## Exercise prompt:
This exercise calls for every record to be set down again, exactly and in full.

═════ Record extracts

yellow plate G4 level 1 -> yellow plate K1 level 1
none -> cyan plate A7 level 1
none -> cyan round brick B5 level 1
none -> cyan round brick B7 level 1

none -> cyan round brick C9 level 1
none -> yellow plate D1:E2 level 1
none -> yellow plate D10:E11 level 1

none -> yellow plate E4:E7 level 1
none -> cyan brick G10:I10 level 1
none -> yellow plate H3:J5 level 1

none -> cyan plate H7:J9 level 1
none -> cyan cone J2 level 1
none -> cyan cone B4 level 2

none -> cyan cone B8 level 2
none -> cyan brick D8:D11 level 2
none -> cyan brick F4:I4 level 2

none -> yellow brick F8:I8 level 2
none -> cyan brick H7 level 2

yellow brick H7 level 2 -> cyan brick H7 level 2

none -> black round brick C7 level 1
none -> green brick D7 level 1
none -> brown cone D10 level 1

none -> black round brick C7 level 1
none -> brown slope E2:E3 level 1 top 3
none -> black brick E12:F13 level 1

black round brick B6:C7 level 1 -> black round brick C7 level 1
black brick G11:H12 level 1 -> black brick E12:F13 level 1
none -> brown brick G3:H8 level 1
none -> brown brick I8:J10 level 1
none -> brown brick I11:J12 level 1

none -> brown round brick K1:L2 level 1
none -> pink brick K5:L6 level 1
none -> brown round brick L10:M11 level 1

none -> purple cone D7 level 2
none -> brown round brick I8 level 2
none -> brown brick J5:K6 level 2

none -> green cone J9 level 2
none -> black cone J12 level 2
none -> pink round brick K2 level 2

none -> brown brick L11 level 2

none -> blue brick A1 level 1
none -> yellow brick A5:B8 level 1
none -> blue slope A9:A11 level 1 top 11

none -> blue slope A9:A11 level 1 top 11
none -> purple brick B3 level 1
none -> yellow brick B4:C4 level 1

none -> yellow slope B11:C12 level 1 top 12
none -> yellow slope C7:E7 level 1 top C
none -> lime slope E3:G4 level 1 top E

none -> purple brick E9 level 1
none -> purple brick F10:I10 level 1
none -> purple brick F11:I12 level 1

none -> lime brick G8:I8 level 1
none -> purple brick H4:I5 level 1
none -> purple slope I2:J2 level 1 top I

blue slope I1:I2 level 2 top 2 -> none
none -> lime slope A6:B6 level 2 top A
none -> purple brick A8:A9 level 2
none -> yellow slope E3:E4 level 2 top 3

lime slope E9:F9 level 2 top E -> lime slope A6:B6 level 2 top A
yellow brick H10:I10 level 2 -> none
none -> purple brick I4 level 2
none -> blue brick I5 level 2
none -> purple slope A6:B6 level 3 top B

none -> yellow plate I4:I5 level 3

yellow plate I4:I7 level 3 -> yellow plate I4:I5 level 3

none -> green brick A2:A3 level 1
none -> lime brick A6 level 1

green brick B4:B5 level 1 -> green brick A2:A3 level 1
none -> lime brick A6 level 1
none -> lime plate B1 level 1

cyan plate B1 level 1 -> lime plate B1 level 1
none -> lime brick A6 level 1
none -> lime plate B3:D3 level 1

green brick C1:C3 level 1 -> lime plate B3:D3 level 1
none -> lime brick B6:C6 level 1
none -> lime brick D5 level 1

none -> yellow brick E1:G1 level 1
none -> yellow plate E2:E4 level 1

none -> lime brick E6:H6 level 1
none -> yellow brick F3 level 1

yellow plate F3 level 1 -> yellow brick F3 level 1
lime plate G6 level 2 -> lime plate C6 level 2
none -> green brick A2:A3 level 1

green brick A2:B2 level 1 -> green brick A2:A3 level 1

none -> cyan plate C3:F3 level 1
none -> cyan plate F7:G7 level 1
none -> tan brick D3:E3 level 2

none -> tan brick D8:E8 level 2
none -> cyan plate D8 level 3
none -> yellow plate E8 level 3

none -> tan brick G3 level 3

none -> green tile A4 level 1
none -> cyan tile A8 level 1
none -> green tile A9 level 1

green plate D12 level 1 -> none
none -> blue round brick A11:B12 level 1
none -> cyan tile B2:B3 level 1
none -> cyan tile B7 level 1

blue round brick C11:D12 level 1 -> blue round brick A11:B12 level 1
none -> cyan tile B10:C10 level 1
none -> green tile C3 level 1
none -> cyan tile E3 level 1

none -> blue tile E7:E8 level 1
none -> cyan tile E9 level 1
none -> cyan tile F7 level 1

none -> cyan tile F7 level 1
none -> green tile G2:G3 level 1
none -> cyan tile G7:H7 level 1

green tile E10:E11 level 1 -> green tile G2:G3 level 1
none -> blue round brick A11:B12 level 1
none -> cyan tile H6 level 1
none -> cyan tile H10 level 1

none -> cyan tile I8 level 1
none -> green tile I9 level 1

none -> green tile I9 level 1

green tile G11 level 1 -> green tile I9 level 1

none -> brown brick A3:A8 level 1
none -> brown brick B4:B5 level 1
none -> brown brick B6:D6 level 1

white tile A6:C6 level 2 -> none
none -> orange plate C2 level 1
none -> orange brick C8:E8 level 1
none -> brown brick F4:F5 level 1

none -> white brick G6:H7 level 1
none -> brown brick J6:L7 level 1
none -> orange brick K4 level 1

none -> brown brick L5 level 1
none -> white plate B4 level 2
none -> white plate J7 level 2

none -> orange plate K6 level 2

══════════

## Response area:
yellow plate G4 level 1 -> yellow plate K1 level 1
none -> cyan plate A7 level 1
none -> cyan round brick B5 level 1
none -> cyan round brick B7 level 1

none -> cyan round brick C9 level 1
none -> yellow plate D1:E2 level 1
none -> yellow plate D10:E11 level 1

none -> yellow plate E4:E7 level 1
none -> cyan brick G10:I10 level 1
none -> yellow plate H3:J5 level 1

none -> cyan plate H7:J9 level 1
none -> cyan cone J2 level 1
none -> cyan cone B4 level 2

none -> cyan cone B8 level 2
none -> cyan brick D8:D11 level 2
none -> cyan brick F4:I4 level 2

none -> yellow brick F8:I8 level 2
none -> cyan brick H7 level 2

yellow brick H7 level 2 -> cyan brick H7 level 2

none -> black round brick C7 level 1
none -> green brick D7 level 1
none -> brown cone D10 level 1

none -> black round brick C7 level 1
none -> brown slope E2:E3 level 1 top 3
none -> black brick E12:F13 level 1

black round brick B6:C7 level 1 -> black round brick C7 level 1
black brick G11:H12 level 1 -> black brick E12:F13 level 1
none -> brown brick G3:H8 level 1
none -> brown brick I8:J10 level 1
none -> brown brick I11:J12 level 1

none -> brown round brick K1:L2 level 1
none -> pink brick K5:L6 level 1
none -> brown round brick L10:M11 level 1

none -> purple cone D7 level 2
none -> brown round brick I8 level 2
none -> brown brick J5:K6 level 2

none -> green cone J9 level 2
none -> black cone J12 level 2
none -> pink round brick K2 level 2

none -> brown brick L11 level 2

none -> blue brick A1 level 1
none -> yellow brick A5:B8 level 1
none -> blue slope A9:A11 level 1 top 11

none -> blue slope A9:A11 level 1 top 11
none -> purple brick B3 level 1
none -> yellow brick B4:C4 level 1

none -> yellow slope B11:C12 level 1 top 12
none -> yellow slope C7:E7 level 1 top C
none -> lime slope E3:G4 level 1 top E

none -> purple brick E9 level 1
none -> purple brick F10:I10 level 1
none -> purple brick F11:I12 level 1

none -> lime brick G8:I8 level 1
none -> purple brick H4:I5 level 1
none -> purple slope I2:J2 level 1 top I

blue slope I1:I2 level 2 top 2 -> none
none -> lime slope A6:B6 level 2 top A
none -> purple brick A8:A9 level 2
none -> yellow slope E3:E4 level 2 top 3

lime slope E9:F9 level 2 top E -> lime slope A6:B6 level 2 top A
yellow brick H10:I10 level 2 -> none
none -> purple brick I4 level 2
none -> blue brick I5 level 2
none -> purple slope A6:B6 level 3 top B

none -> yellow plate I4:I5 level 3

yellow plate I4:I7 level 3 -> yellow plate I4:I5 level 3

none -> green brick A2:A3 level 1
none -> lime brick A6 level 1

green brick B4:B5 level 1 -> green brick A2:A3 level 1
none -> lime brick A6 level 1
none -> lime plate B1 level 1

cyan plate B1 level 1 -> lime plate B1 level 1
none -> lime brick A6 level 1
none -> lime plate B3:D3 level 1

green brick C1:C3 level 1 -> lime plate B3:D3 level 1
none -> lime brick B6:C6 level 1
none -> lime brick D5 level 1

none -> yellow brick E1:G1 level 1
none -> yellow plate E2:E4 level 1

none -> lime brick E6:H6 level 1
none -> yellow brick F3 level 1

yellow plate F3 level 1 -> yellow brick F3 level 1
lime plate G6 level 2 -> lime plate C6 level 2
none -> green brick A2:A3 level 1

green brick A2:B2 level 1 -> green brick A2:A3 level 1

none -> cyan plate C3:F3 level 1
none -> cyan plate F7:G7 level 1
none -> tan brick D3:E3 level 2

none -> tan brick D8:E8 level 2
none -> cyan plate D8 level 3
none -> yellow plate E8 level 3

none -> tan brick G3 level 3

none -> green tile A4 level 1
none -> cyan tile A8 level 1
none -> green tile A9 level 1

green plate D12 level 1 -> none
none -> blue round brick A11:B12 level 1
none -> cyan tile B2:B3 level 1
none -> cyan tile B7 level 1

blue round brick C11:D12 level 1 -> blue round brick A11:B12 level 1
none -> cyan tile B10:C10 level 1
none -> green tile C3 level 1
none -> cyan tile E3 level 1

none -> blue tile E7:E8 level 1
none -> cyan tile E9 level 1
none -> cyan tile F7 level 1

none -> cyan tile F7 level 1
none -> green tile G2:G3 level 1
none -> cyan tile G7:H7 level 1

green tile E10:E11 level 1 -> green tile G2:G3 level 1
none -> blue round brick A11:B12 level 1
none -> cyan tile H6 level 1
none -> cyan tile H10 level 1

none -> cyan tile I8 level 1
none -> green tile I9 level 1

none -> green tile I9 level 1

green tile G11 level 1 -> green tile I9 level 1

none -> brown brick A3:A8 level 1
none -> brown brick B4:B5 level 1
none -> brown brick B6:D6 level 1

white tile A6:C6 level 2 -> none
none -> orange plate C2 level 1
none -> orange brick C8:E8 level 1
none -> brown brick F4:F5 level 1

none -> white brick G6:H7 level 1
none -> brown brick J6:L7 level 1
none -> orange brick K4 level 1

none -> brown brick L5 level 1
none -> white plate B4 level 2
none -> white plate J7 level 2

none -> orange plate K6 level 2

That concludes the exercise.